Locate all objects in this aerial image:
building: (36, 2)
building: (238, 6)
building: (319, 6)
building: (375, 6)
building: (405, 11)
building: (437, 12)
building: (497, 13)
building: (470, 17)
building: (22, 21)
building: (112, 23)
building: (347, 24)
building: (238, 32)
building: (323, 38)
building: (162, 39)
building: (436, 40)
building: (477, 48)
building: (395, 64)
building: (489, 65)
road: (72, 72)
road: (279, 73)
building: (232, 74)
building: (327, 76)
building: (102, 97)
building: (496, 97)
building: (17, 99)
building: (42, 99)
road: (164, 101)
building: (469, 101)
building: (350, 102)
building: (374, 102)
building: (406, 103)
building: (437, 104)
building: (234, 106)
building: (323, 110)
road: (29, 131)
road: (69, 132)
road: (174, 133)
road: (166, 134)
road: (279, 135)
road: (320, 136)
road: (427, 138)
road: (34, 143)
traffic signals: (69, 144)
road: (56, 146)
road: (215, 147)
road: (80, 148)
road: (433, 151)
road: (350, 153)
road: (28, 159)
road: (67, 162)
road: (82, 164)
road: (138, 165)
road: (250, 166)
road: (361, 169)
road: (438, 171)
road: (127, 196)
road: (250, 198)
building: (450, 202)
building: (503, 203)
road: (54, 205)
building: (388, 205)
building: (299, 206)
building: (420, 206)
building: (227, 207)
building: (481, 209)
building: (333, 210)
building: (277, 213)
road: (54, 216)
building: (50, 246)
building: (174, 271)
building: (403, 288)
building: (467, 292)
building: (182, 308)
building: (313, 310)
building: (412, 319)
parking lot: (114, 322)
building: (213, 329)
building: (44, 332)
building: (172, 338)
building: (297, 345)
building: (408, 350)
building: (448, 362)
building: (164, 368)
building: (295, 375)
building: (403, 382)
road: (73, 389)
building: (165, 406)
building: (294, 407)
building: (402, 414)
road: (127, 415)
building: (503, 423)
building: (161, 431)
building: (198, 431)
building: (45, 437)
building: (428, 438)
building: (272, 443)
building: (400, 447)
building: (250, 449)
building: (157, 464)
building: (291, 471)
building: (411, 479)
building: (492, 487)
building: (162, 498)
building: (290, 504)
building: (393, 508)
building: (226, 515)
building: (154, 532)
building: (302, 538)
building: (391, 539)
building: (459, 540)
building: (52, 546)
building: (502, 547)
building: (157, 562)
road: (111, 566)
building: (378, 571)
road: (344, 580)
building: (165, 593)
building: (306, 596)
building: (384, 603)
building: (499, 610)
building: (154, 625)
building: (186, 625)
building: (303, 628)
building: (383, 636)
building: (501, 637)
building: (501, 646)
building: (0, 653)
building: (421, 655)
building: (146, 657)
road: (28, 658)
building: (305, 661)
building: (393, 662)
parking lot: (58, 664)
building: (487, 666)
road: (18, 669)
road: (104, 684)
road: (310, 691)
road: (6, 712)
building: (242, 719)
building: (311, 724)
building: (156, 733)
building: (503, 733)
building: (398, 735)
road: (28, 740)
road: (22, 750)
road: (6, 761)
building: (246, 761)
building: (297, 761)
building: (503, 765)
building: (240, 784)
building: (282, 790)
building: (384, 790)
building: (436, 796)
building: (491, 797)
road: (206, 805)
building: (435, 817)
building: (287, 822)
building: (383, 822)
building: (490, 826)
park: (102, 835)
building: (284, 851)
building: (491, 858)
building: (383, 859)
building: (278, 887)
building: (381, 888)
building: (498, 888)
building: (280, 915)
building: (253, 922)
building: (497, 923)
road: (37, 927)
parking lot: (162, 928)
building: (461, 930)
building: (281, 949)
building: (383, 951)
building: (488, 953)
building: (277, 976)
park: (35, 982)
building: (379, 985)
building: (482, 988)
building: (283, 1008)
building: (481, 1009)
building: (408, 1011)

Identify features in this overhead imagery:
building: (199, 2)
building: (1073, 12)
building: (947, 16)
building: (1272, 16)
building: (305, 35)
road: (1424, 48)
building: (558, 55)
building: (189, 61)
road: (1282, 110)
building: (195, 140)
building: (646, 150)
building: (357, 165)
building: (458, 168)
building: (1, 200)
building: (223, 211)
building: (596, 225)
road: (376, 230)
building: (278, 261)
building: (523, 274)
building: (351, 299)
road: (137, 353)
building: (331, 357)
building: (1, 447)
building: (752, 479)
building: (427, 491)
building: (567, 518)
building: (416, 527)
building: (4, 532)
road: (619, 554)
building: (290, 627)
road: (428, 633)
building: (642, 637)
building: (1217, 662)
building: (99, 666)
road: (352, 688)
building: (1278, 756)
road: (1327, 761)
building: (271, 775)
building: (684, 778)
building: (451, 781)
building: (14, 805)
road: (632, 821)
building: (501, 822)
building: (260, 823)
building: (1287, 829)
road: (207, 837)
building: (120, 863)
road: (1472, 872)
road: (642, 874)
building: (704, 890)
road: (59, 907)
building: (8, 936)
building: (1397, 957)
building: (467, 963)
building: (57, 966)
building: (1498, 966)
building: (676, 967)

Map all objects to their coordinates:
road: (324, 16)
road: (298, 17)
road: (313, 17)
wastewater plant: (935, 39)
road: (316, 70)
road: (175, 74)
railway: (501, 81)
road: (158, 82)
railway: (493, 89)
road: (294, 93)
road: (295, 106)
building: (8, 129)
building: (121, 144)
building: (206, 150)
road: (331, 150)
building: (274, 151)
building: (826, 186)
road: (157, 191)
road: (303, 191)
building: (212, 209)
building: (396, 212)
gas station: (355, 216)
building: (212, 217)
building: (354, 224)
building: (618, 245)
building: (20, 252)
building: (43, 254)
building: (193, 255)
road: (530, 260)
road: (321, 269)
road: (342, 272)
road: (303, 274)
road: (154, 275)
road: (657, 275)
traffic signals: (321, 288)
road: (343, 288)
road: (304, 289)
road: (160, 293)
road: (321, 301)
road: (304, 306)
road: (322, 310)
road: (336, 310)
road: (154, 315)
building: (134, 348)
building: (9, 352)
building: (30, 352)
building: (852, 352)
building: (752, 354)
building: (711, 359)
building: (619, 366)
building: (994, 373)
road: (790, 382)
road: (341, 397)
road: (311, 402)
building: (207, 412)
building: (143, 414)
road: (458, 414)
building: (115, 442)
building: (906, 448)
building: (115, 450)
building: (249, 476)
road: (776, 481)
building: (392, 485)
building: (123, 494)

------

Go through the material and copy each line in which the word "this" occurs.

Locate all objects in this aerial image:
Identify features in this overhead imagery:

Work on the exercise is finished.